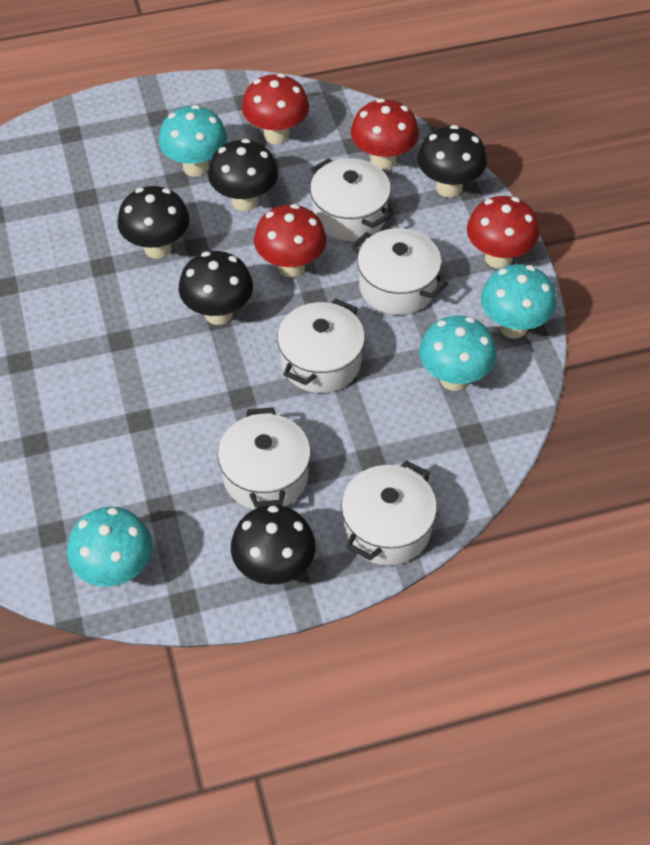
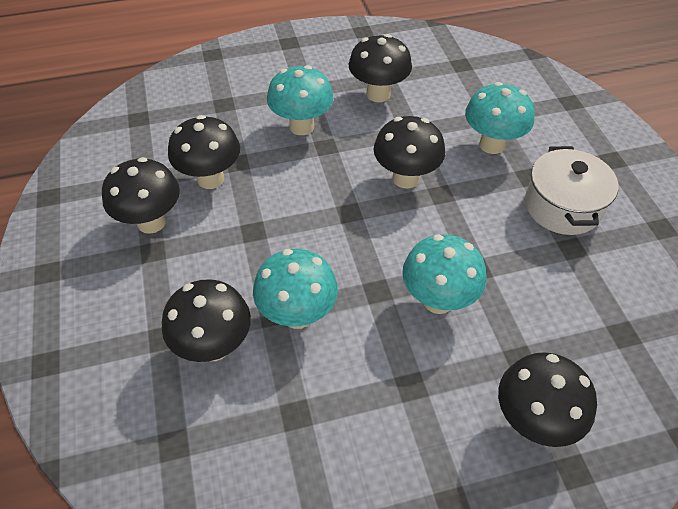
black mushroom: 5 -> 6
red mushroom: 4 -> 0
white pot: 5 -> 1

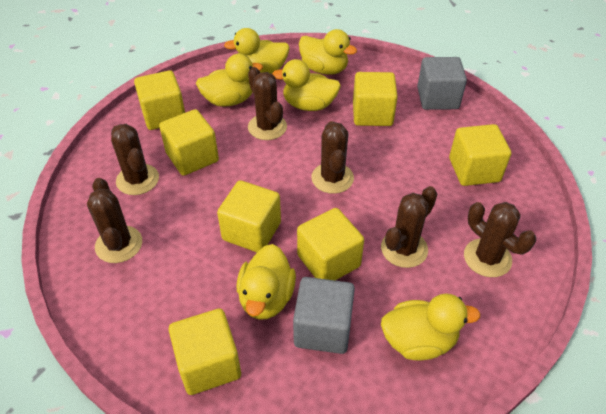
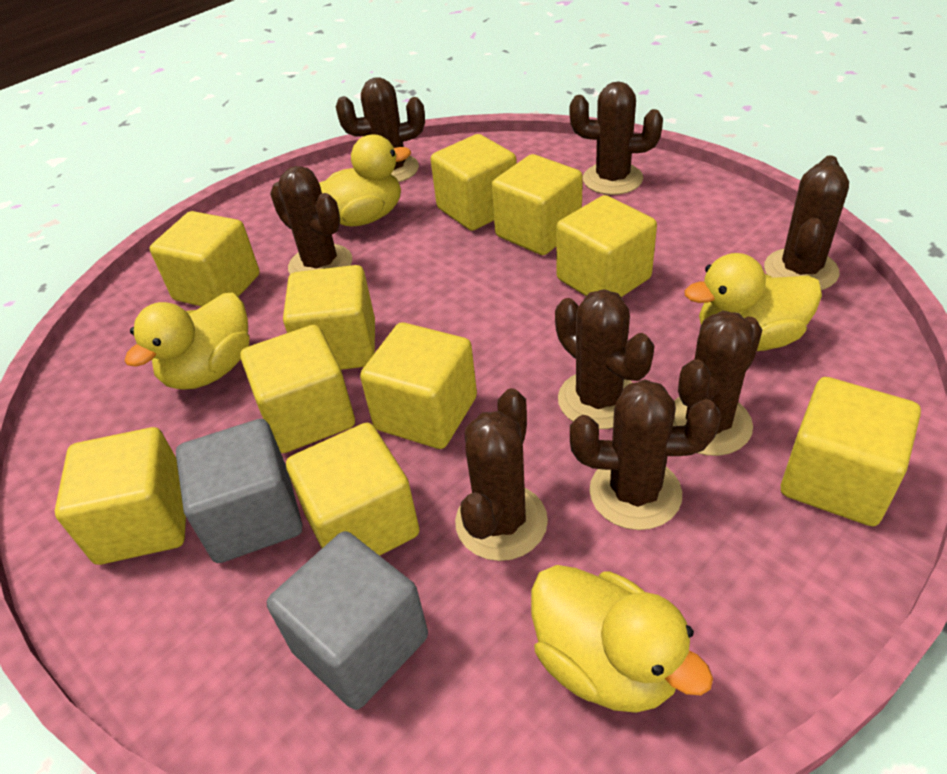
brown cactus: 6 -> 8
yellow cube: 7 -> 10
yellow duck: 6 -> 4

+++++

YOUR GOAL — The copy should match the records above exactly, except that pictures are dropped.

EXERCISE SOLUTION —
black mushroom: 5 -> 6
red mushroom: 4 -> 0
white pot: 5 -> 1

brown cactus: 6 -> 8
yellow cube: 7 -> 10
yellow duck: 6 -> 4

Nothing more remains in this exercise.